Reproduce every line of the data below word for word.

___ DATASET ENTRIES ___

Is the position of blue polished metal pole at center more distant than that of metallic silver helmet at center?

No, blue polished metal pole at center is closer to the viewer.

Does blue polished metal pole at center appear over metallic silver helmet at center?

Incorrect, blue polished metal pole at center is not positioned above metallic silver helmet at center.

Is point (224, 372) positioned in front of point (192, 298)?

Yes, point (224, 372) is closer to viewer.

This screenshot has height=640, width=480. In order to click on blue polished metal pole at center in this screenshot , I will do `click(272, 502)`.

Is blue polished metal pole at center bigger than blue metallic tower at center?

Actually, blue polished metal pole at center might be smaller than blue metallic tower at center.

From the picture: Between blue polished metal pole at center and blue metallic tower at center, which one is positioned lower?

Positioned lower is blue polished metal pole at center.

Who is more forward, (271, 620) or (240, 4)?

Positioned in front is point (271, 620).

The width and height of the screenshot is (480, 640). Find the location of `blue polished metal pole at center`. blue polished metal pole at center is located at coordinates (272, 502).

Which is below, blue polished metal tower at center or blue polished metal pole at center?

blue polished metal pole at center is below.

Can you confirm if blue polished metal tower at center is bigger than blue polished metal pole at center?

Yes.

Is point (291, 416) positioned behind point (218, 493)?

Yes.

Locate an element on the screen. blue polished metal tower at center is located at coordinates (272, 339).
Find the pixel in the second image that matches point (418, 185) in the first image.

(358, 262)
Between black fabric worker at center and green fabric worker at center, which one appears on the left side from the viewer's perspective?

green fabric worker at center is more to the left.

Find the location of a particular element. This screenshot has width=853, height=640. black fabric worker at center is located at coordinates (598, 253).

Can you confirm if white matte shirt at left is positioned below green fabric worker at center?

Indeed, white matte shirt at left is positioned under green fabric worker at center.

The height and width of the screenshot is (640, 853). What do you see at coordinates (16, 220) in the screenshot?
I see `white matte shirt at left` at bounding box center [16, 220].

___

» RESPONSE
Is the position of blue polished metal pole at center more distant than that of metallic silver helmet at center?

No, blue polished metal pole at center is closer to the viewer.

Does blue polished metal pole at center appear over metallic silver helmet at center?

Incorrect, blue polished metal pole at center is not positioned above metallic silver helmet at center.

Is point (224, 372) positioned in front of point (192, 298)?

Yes, point (224, 372) is closer to viewer.

This screenshot has height=640, width=480. In order to click on blue polished metal pole at center in this screenshot , I will do `click(272, 502)`.

Is blue polished metal pole at center bigger than blue metallic tower at center?

Actually, blue polished metal pole at center might be smaller than blue metallic tower at center.

From the picture: Between blue polished metal pole at center and blue metallic tower at center, which one is positioned lower?

Positioned lower is blue polished metal pole at center.

Who is more forward, (271, 620) or (240, 4)?

Positioned in front is point (271, 620).

The width and height of the screenshot is (480, 640). Find the location of `blue polished metal pole at center`. blue polished metal pole at center is located at coordinates (272, 502).

Which is below, blue polished metal tower at center or blue polished metal pole at center?

blue polished metal pole at center is below.

Can you confirm if blue polished metal tower at center is bigger than blue polished metal pole at center?

Yes.

Is point (291, 416) positioned behind point (218, 493)?

Yes.

Locate an element on the screen. blue polished metal tower at center is located at coordinates (272, 339).
Find the pixel in the second image that matches point (418, 185) in the first image.

(358, 262)
Between black fabric worker at center and green fabric worker at center, which one appears on the left side from the viewer's perspective?

green fabric worker at center is more to the left.

Find the location of a particular element. This screenshot has width=853, height=640. black fabric worker at center is located at coordinates (598, 253).

Can you confirm if white matte shirt at left is positioned below green fabric worker at center?

Indeed, white matte shirt at left is positioned under green fabric worker at center.

The height and width of the screenshot is (640, 853). What do you see at coordinates (16, 220) in the screenshot?
I see `white matte shirt at left` at bounding box center [16, 220].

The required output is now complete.